INSTRUCTIONS FOR THE TASK> List every line in this data where the string "brown" occurs.

INFORMATION>

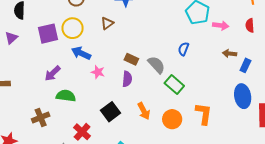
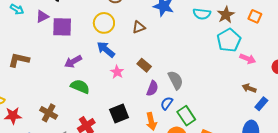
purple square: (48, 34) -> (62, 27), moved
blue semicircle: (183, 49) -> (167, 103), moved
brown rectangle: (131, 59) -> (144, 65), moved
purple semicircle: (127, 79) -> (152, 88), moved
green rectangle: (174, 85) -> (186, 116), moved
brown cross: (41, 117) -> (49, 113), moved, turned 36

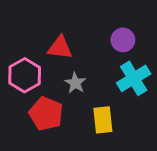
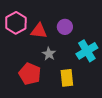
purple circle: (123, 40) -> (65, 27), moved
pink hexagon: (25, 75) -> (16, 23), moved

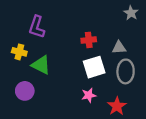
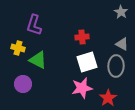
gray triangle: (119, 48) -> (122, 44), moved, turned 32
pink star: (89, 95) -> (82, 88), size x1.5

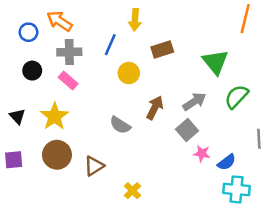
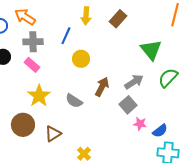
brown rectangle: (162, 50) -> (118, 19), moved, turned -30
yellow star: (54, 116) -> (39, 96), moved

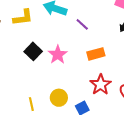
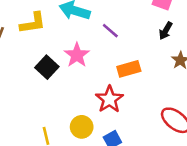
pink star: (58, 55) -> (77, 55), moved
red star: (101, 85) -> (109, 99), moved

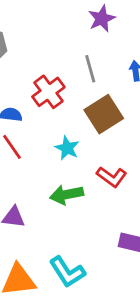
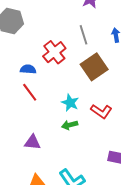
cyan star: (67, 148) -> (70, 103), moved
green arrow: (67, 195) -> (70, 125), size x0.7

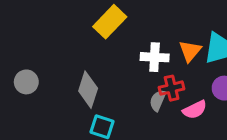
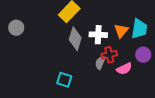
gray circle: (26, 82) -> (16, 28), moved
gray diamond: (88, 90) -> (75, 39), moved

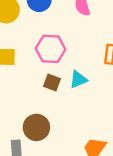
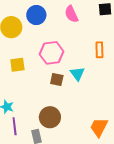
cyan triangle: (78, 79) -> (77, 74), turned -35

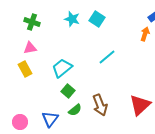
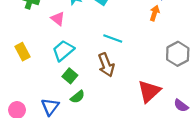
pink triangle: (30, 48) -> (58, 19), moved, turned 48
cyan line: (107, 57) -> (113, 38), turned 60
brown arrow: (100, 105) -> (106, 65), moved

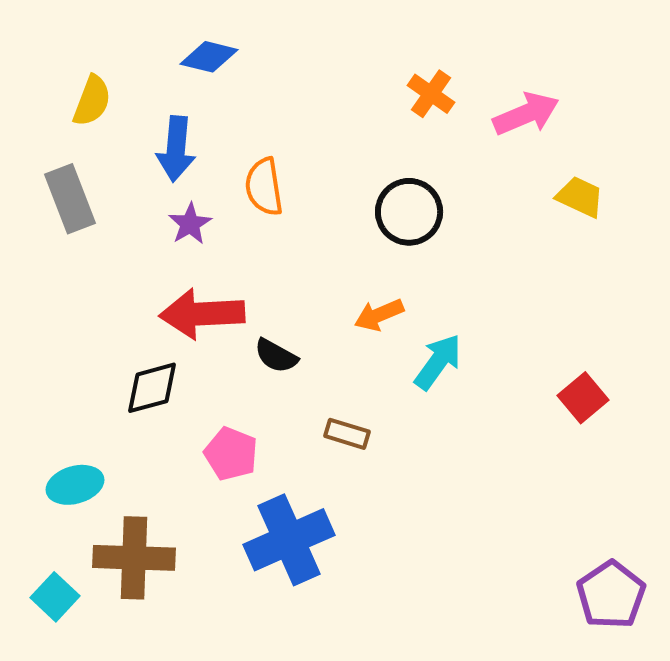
==
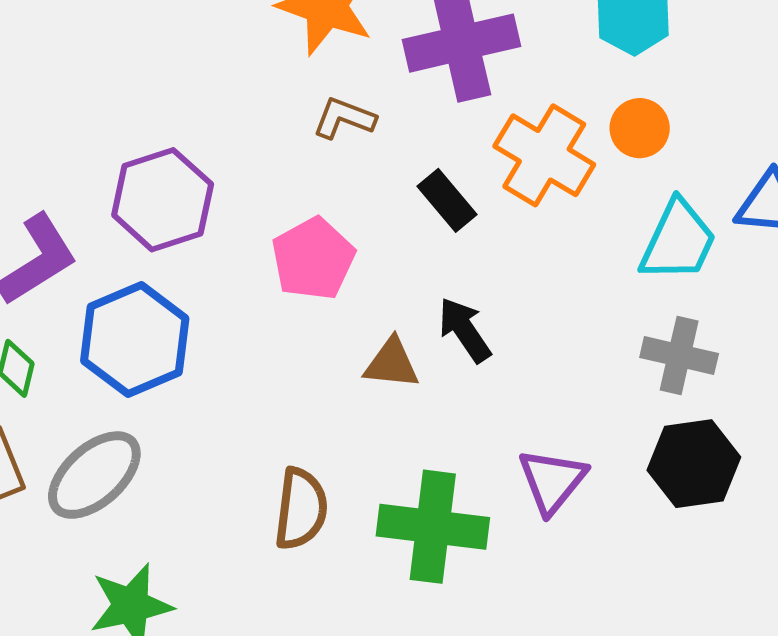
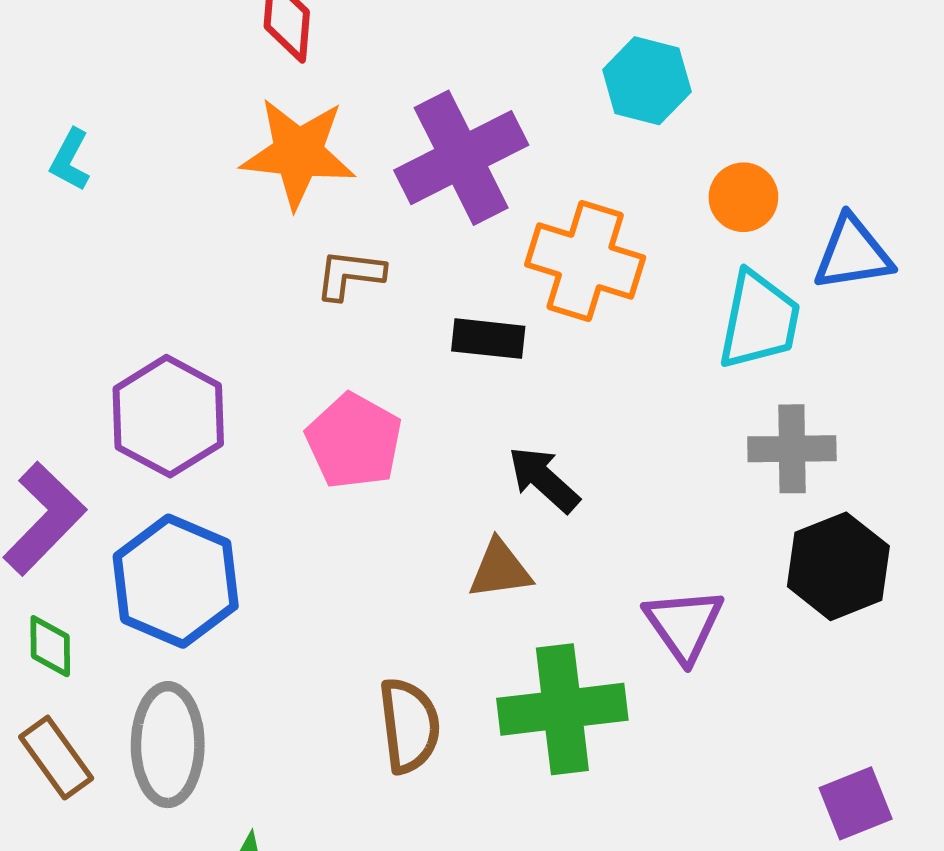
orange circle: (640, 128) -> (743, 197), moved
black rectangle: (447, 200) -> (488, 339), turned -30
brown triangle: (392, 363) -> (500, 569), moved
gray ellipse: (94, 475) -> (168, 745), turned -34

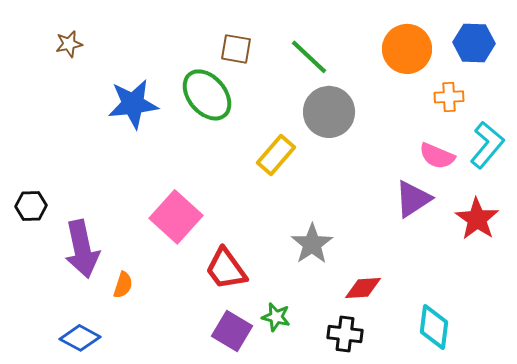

EXERCISE RESULT>
brown rectangle: (131, 59) -> (144, 65), moved
brown cross: (41, 117) -> (49, 113), moved, turned 36
brown rectangle: (162, 50) -> (118, 19), moved, turned -30
brown arrow: (100, 105) -> (106, 65), moved
brown triangle: (392, 363) -> (500, 569), moved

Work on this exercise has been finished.